(Data records)
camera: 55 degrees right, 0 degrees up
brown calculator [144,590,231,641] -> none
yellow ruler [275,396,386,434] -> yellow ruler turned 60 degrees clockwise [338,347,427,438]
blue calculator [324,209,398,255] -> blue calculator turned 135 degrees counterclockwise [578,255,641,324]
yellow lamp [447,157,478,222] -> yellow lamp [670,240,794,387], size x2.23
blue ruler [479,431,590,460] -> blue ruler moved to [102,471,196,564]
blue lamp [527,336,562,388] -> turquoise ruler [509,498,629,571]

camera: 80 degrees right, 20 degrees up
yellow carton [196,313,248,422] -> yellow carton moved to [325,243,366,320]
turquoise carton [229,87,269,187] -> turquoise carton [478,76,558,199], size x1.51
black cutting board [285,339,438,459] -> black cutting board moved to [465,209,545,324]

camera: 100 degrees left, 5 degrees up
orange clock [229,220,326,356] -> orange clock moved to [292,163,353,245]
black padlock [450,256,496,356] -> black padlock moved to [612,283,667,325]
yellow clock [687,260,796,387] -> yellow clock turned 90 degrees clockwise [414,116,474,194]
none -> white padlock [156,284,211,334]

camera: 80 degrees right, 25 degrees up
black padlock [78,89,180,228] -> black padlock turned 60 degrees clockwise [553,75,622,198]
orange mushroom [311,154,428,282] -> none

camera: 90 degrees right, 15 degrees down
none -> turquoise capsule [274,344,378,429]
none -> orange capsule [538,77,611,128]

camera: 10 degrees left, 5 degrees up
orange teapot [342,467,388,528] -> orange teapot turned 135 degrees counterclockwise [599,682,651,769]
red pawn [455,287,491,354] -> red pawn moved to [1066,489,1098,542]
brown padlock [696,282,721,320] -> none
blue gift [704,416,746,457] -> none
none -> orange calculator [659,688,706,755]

• _WORK INSTRUCTION_
In the records, which lines use the word "carton"? Report them.

• _WRITTEN ANSWER_
yellow carton [196,313,248,422] -> yellow carton moved to [325,243,366,320]
turquoise carton [229,87,269,187] -> turquoise carton [478,76,558,199], size x1.51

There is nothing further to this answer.